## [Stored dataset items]
⁂
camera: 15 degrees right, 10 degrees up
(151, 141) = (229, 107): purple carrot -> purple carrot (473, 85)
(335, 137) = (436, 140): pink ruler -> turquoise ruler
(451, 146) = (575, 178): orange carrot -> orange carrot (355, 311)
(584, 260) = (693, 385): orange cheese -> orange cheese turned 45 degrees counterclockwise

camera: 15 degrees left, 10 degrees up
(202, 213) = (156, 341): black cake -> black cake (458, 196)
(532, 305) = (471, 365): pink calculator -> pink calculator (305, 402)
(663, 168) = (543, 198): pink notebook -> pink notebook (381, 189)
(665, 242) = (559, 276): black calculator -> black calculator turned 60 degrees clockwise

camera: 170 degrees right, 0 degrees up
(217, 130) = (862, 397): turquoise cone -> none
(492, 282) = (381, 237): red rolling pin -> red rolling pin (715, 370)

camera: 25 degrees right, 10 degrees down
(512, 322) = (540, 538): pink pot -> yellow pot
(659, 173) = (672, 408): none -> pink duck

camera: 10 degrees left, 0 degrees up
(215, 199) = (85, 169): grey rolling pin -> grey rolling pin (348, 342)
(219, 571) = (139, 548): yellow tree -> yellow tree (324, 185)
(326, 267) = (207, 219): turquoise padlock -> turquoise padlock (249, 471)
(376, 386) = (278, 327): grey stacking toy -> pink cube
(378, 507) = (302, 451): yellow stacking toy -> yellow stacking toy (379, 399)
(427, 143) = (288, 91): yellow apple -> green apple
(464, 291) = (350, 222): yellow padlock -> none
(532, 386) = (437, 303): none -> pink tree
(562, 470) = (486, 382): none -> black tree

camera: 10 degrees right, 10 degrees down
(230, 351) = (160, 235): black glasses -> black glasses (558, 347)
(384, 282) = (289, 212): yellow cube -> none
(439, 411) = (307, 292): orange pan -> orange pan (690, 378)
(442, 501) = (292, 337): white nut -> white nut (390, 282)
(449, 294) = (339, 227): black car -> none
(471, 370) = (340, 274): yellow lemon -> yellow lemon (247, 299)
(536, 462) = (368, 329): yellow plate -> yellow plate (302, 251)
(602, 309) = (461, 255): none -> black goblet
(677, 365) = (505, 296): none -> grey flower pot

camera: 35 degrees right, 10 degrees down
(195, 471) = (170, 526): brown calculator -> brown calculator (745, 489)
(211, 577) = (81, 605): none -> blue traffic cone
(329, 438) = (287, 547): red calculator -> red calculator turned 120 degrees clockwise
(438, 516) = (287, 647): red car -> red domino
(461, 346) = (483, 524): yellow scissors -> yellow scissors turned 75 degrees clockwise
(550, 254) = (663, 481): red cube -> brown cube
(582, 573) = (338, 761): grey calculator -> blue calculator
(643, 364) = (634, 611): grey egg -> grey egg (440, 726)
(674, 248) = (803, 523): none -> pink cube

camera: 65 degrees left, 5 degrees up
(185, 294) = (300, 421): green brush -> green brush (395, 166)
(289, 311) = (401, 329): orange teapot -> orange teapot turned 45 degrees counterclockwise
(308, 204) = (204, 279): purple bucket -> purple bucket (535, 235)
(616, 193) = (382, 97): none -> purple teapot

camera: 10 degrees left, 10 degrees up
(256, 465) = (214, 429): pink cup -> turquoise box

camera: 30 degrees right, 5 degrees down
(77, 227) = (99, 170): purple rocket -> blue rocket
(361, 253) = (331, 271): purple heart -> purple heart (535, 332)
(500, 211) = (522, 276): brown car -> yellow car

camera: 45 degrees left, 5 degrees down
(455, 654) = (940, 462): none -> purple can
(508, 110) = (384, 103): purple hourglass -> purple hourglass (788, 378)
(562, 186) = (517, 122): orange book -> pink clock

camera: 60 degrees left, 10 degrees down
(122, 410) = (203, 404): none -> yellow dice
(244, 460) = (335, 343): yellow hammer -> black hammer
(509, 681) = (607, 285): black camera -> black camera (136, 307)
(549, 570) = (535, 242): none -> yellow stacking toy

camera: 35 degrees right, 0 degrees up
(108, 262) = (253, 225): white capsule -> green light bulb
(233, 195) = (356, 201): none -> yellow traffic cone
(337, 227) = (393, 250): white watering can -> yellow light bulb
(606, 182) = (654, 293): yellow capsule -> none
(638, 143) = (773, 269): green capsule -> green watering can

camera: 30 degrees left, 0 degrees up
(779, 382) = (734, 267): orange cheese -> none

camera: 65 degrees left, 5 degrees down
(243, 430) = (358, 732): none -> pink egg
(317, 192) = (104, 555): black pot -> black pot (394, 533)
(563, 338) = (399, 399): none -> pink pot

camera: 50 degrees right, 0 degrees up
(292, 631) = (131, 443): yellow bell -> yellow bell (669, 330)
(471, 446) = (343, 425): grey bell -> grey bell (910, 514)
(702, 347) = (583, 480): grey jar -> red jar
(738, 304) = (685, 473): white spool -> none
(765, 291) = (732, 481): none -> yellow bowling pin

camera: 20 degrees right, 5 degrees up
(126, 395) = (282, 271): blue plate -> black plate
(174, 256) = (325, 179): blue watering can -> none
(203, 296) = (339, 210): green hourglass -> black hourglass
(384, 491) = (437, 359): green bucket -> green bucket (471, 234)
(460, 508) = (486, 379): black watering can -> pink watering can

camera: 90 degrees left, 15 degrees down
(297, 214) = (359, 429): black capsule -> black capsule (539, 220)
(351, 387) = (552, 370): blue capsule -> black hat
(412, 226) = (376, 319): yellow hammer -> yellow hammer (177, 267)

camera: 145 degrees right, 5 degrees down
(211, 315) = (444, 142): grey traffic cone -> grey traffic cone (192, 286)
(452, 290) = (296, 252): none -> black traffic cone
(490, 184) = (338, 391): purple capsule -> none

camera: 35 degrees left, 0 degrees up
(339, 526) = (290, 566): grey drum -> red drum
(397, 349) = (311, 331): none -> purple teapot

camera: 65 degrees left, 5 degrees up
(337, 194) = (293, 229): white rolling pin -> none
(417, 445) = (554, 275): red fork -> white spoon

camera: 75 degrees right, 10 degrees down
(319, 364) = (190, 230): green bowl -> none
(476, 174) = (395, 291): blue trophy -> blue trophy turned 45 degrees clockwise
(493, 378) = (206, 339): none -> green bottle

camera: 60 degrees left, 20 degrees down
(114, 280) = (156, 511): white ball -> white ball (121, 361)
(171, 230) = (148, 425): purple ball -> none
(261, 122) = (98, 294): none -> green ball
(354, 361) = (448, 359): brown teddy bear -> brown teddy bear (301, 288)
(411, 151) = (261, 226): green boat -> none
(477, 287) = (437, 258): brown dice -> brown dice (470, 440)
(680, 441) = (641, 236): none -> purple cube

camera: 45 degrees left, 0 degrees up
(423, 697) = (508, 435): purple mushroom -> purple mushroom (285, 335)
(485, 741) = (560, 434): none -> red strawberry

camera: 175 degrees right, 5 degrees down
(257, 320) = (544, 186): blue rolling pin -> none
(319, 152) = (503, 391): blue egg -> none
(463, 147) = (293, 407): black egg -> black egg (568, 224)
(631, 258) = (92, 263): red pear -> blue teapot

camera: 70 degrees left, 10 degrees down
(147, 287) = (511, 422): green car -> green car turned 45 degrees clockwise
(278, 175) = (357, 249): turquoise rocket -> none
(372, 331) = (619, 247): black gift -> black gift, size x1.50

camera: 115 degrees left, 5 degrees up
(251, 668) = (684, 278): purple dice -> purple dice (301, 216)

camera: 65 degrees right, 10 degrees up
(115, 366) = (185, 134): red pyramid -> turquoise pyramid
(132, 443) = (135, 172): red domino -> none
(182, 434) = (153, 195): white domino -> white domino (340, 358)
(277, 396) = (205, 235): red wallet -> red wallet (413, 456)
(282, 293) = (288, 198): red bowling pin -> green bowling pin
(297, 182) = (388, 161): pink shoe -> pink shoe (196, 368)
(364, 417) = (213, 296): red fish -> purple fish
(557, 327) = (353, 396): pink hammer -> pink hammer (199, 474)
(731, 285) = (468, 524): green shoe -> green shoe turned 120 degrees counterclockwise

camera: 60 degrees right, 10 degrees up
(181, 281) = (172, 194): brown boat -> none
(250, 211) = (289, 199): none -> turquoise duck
⁂
## [Task directions]
For the records above, state how many lines include "white", giving no more than the number.

## [Exercise solution]
8